Work to complete
Return each entry word for word and skip its pictures.

==== Records provided ====

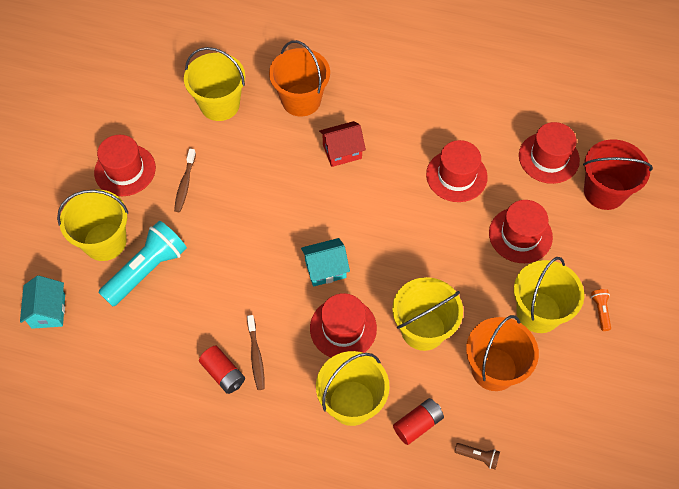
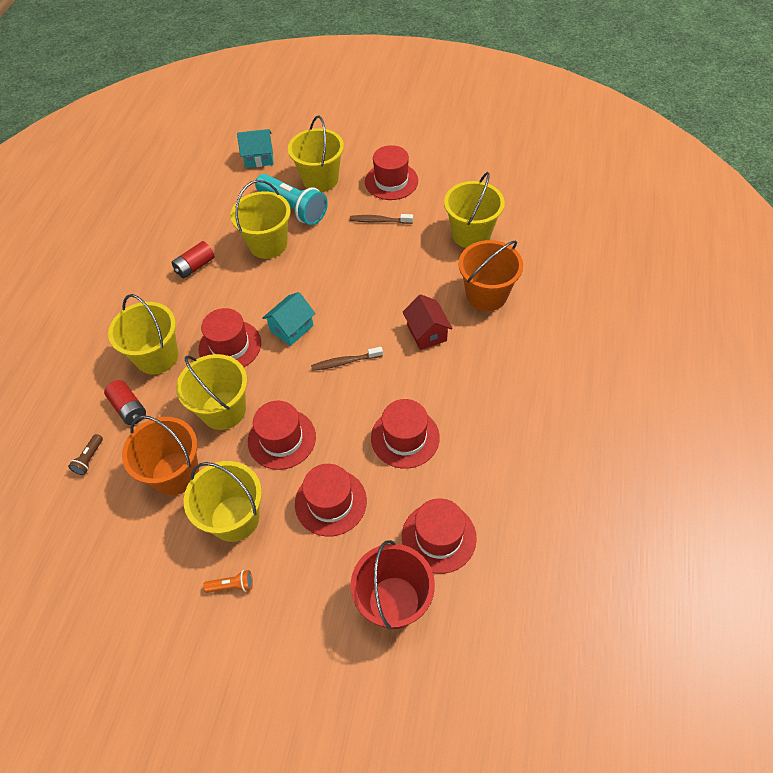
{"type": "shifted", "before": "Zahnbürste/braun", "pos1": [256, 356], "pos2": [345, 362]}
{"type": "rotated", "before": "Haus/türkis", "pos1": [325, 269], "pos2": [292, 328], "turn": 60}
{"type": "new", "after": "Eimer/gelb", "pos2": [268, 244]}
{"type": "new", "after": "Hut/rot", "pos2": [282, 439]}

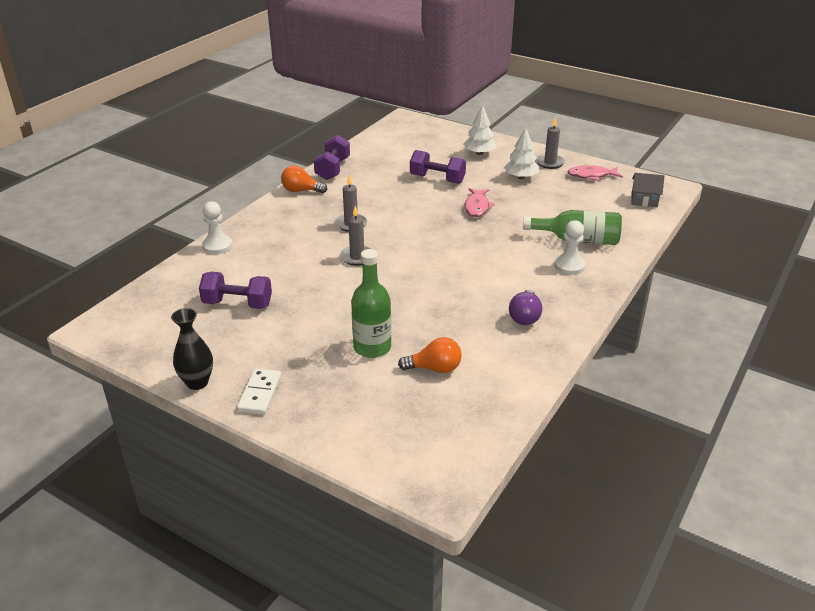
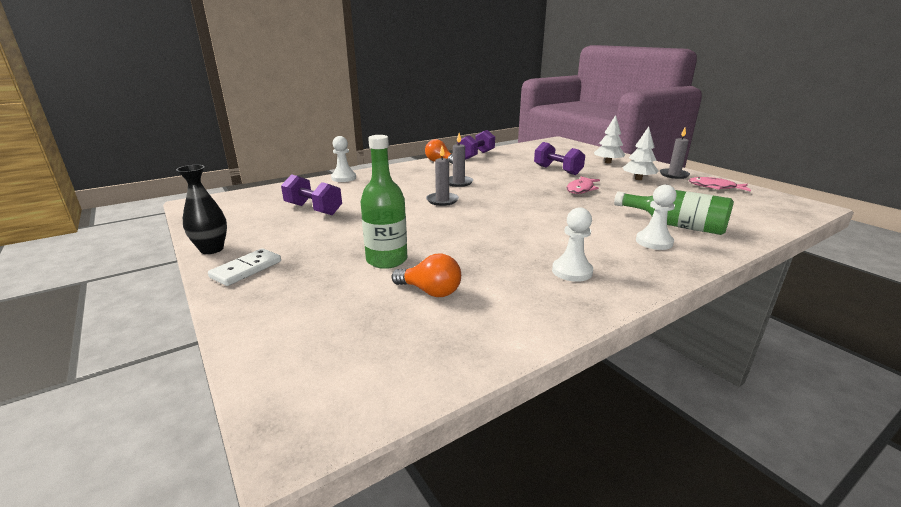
{"type": "swapped", "before": "Glühbirne/lila", "after": "Bauer/weiß", "pos1": [524, 317], "pos2": [572, 271]}
{"type": "gone", "before": "Haus/grau", "pos1": [644, 200]}

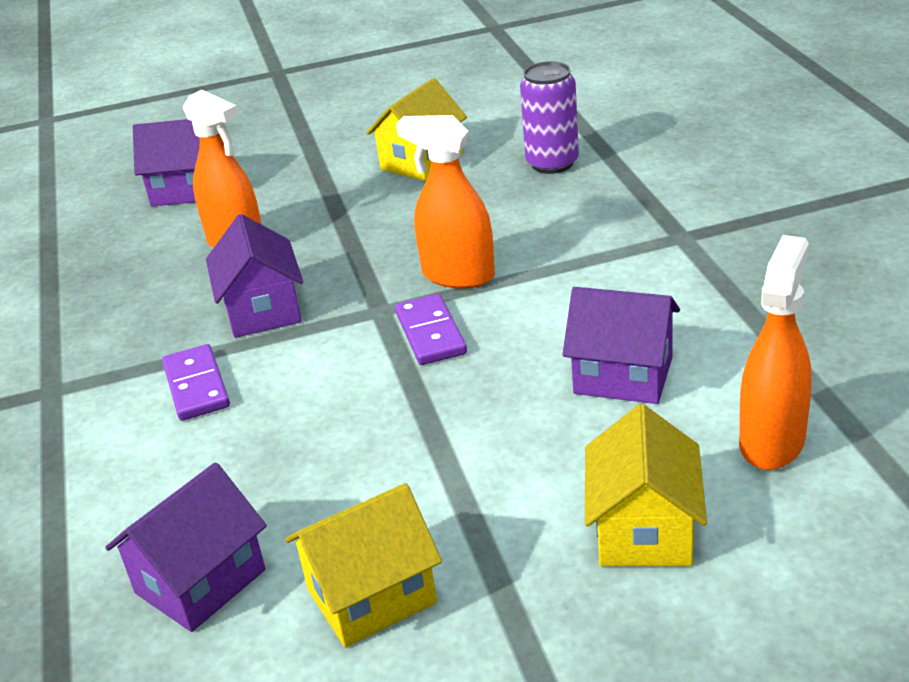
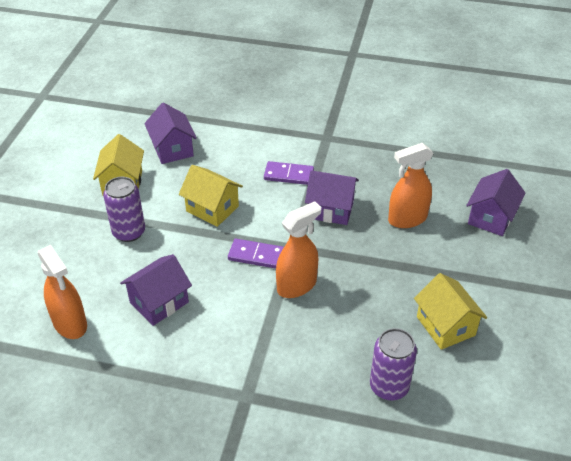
{"type": "shifted", "before": "Haus/gelb", "pos1": [644, 530], "pos2": [212, 208]}
{"type": "new", "after": "Dose/lila", "pos2": [129, 232]}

====

Exercise solution
{"type": "shifted", "before": "Zahnbürste/braun", "pos1": [256, 356], "pos2": [345, 362]}
{"type": "rotated", "before": "Haus/türkis", "pos1": [325, 269], "pos2": [292, 328], "turn": 60}
{"type": "new", "after": "Eimer/gelb", "pos2": [268, 244]}
{"type": "new", "after": "Hut/rot", "pos2": [282, 439]}

{"type": "swapped", "before": "Glühbirne/lila", "after": "Bauer/weiß", "pos1": [524, 317], "pos2": [572, 271]}
{"type": "gone", "before": "Haus/grau", "pos1": [644, 200]}

{"type": "shifted", "before": "Haus/gelb", "pos1": [644, 530], "pos2": [212, 208]}
{"type": "new", "after": "Dose/lila", "pos2": [129, 232]}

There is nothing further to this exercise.